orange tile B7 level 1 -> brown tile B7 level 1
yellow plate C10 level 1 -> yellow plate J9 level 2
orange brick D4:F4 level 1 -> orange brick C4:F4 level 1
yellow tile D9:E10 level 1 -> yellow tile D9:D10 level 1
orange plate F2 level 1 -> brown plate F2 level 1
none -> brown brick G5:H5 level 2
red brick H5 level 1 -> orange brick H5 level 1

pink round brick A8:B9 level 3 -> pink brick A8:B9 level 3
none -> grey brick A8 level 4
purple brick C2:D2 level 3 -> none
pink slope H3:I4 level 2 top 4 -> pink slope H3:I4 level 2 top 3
--
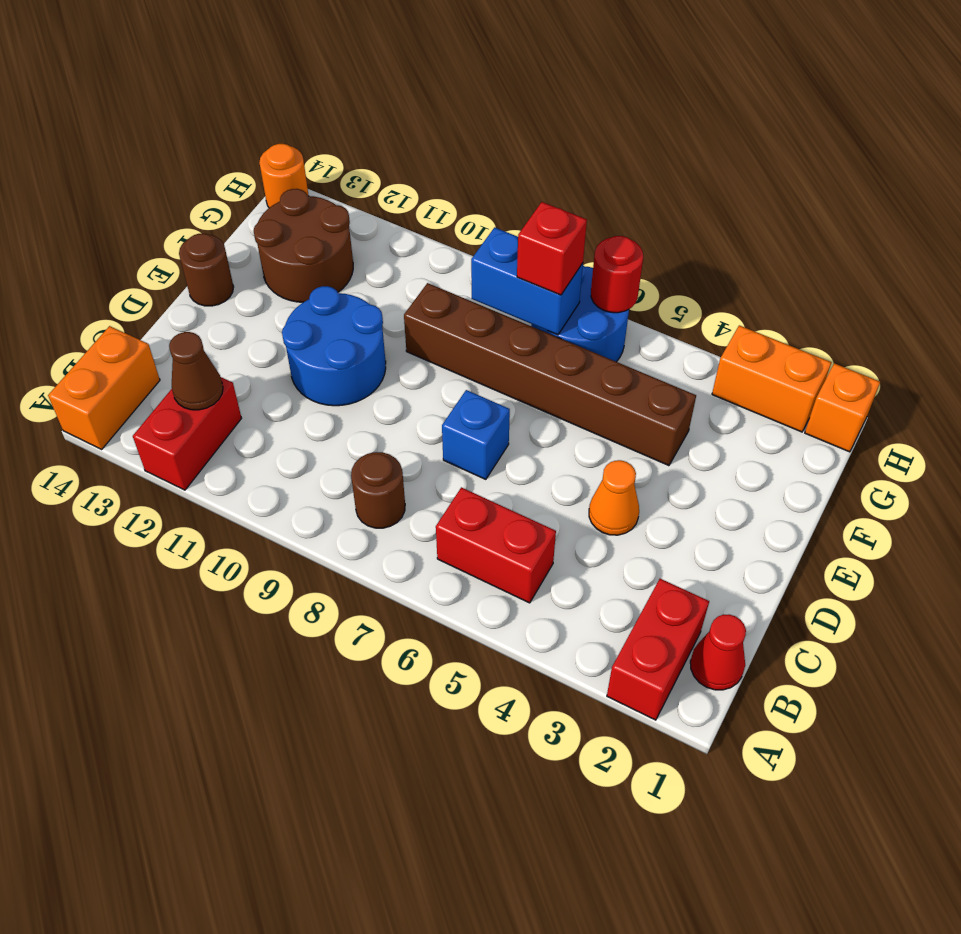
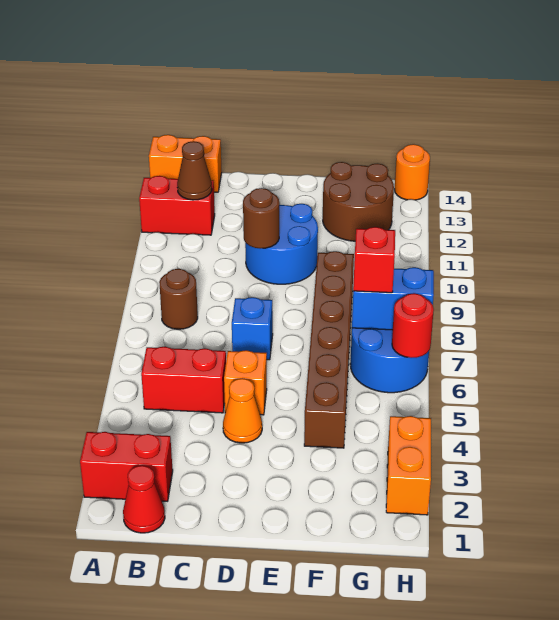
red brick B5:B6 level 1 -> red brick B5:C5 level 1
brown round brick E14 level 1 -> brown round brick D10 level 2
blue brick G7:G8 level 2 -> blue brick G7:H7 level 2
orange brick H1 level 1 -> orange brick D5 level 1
* * *
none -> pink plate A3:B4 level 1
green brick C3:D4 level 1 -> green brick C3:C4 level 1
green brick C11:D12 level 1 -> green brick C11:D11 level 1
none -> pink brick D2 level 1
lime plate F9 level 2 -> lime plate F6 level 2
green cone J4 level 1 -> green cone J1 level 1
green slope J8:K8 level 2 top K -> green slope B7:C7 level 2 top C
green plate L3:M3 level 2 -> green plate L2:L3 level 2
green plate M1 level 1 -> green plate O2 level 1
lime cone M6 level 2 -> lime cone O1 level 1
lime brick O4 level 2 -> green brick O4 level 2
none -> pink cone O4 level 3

Goal of the exercise - Only the lines from the one containing "none -> brown brick G5:H5 level 2" through the one containing "pink slope H3:I4 level 2 top 4" are to be retyped, both boundary lines included, with no other material.

Written response -
none -> brown brick G5:H5 level 2
red brick H5 level 1 -> orange brick H5 level 1

pink round brick A8:B9 level 3 -> pink brick A8:B9 level 3
none -> grey brick A8 level 4
purple brick C2:D2 level 3 -> none
pink slope H3:I4 level 2 top 4 -> pink slope H3:I4 level 2 top 3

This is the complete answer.